Here is the task for the records below: repeat exactly the lines from the one with "camera: 70 degrees right, 20 degrees down" to the one with "(725, 268) = (642, 494): white", both included, and nothing else.

═════ INFORMATION GIVEN

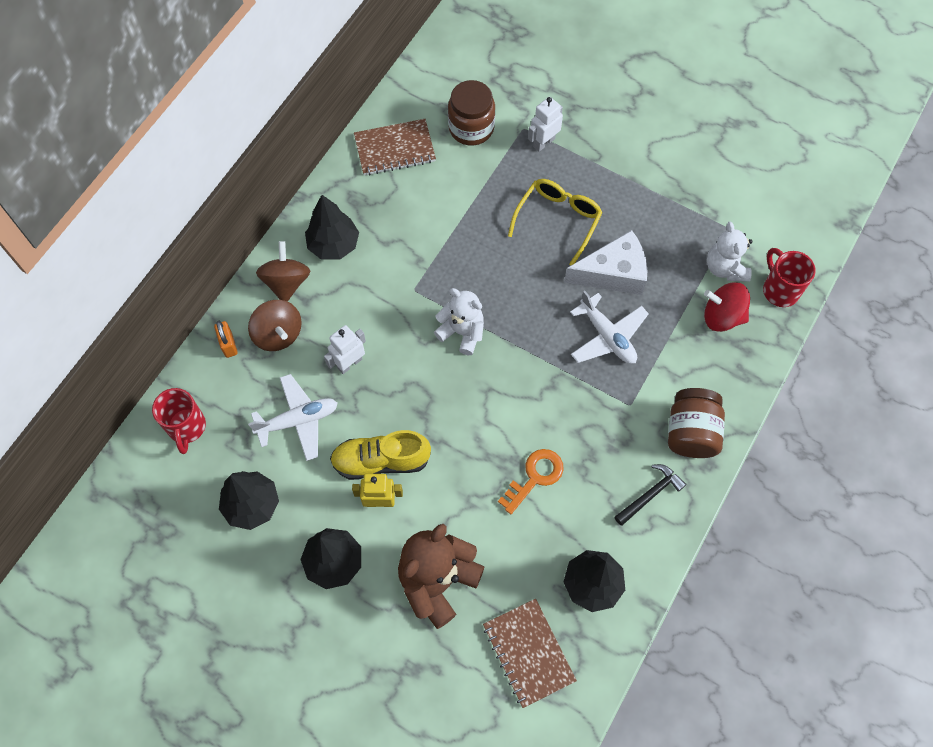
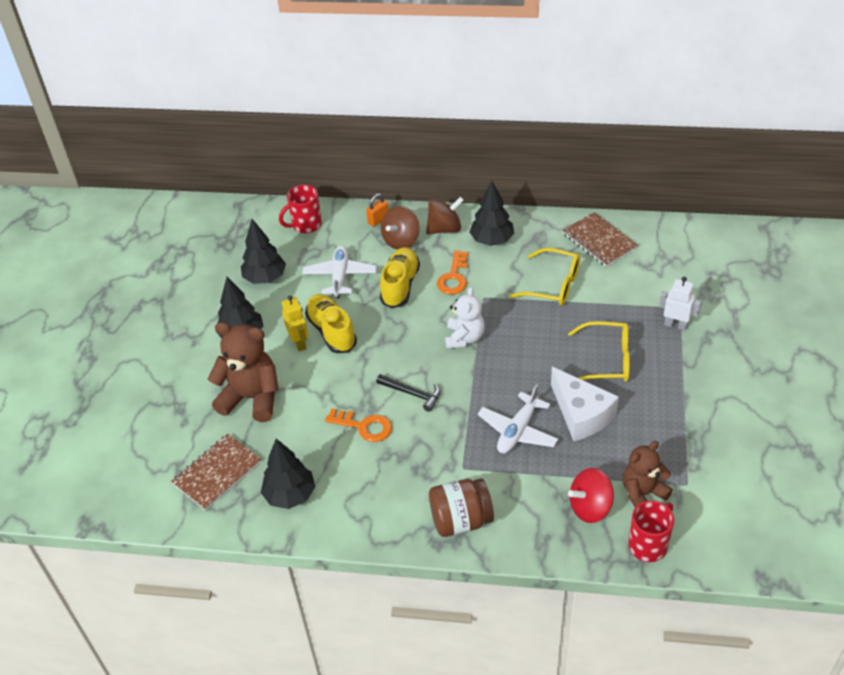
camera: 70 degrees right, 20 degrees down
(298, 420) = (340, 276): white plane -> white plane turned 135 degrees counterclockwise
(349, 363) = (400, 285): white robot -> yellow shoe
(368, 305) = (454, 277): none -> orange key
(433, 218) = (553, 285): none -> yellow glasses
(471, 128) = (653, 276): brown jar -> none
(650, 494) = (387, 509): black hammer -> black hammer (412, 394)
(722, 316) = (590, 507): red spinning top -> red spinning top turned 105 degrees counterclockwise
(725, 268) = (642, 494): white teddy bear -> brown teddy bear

══════════
═════ INFORMATION GIVEN

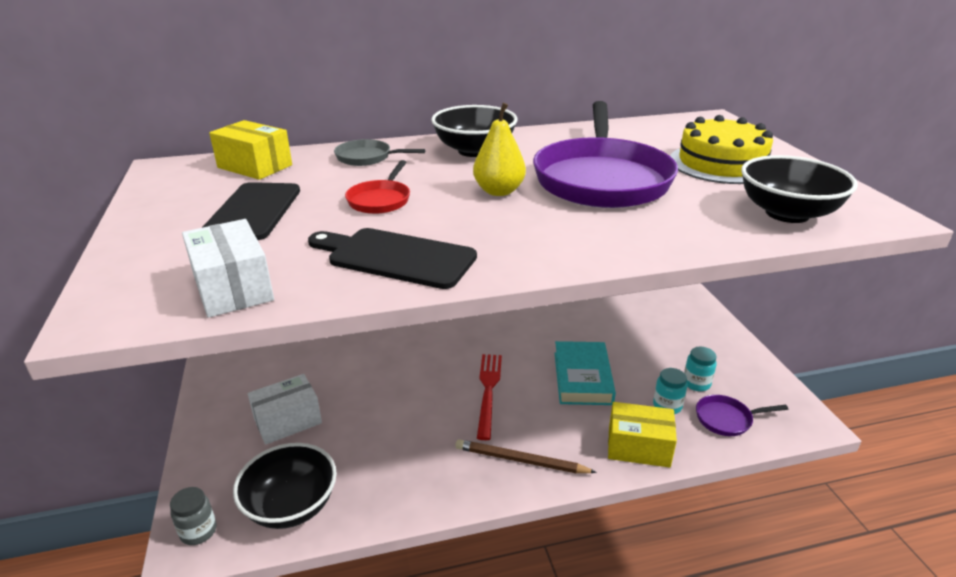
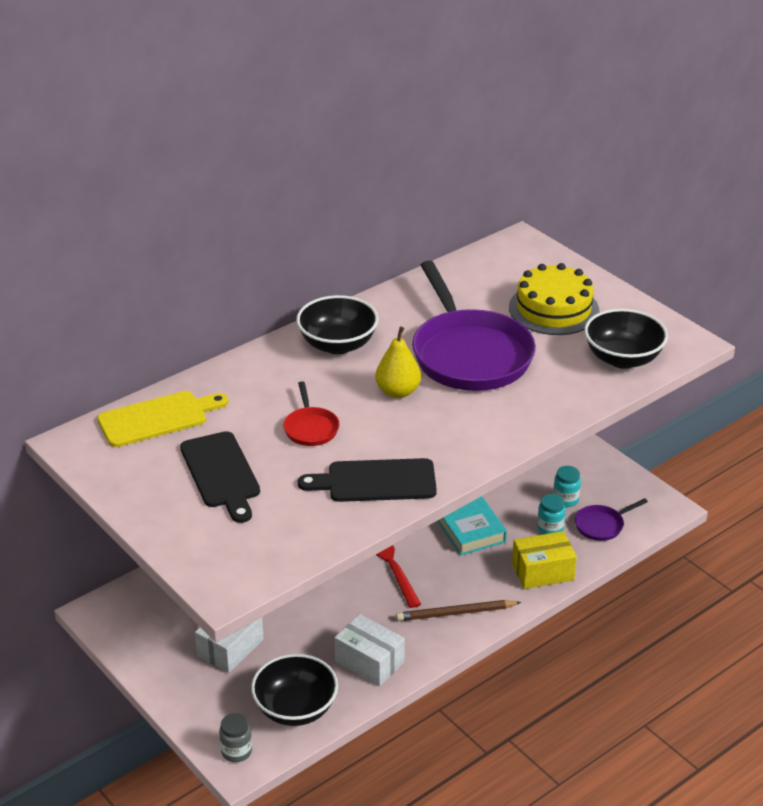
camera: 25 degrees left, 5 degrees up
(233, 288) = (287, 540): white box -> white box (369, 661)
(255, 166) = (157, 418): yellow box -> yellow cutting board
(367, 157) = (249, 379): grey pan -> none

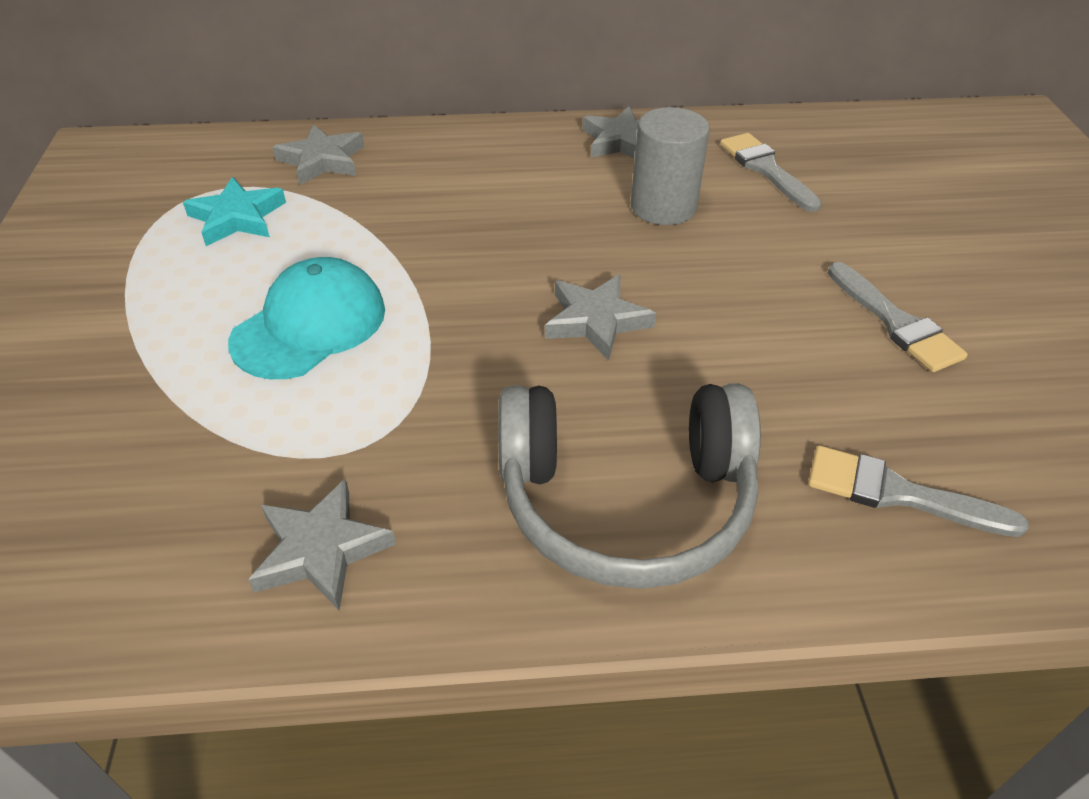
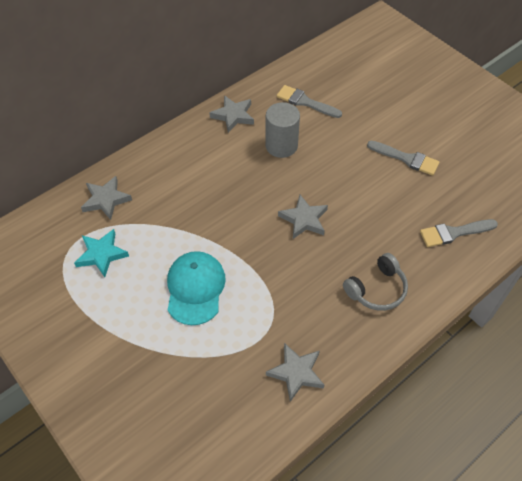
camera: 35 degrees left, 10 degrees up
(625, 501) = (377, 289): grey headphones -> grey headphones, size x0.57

══════════
═════ INFORMATION GIVEN

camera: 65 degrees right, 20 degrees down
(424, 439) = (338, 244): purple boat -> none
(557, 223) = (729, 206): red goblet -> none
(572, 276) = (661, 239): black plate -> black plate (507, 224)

══════════

EXERCISE RESPONSE:
camera: 70 degrees right, 20 degrees down
(298, 420) = (340, 276): white plane -> white plane turned 135 degrees counterclockwise
(349, 363) = (400, 285): white robot -> yellow shoe
(368, 305) = (454, 277): none -> orange key
(433, 218) = (553, 285): none -> yellow glasses
(471, 128) = (653, 276): brown jar -> none
(650, 494) = (387, 509): black hammer -> black hammer (412, 394)
(722, 316) = (590, 507): red spinning top -> red spinning top turned 105 degrees counterclockwise
(725, 268) = (642, 494): white teddy bear -> brown teddy bear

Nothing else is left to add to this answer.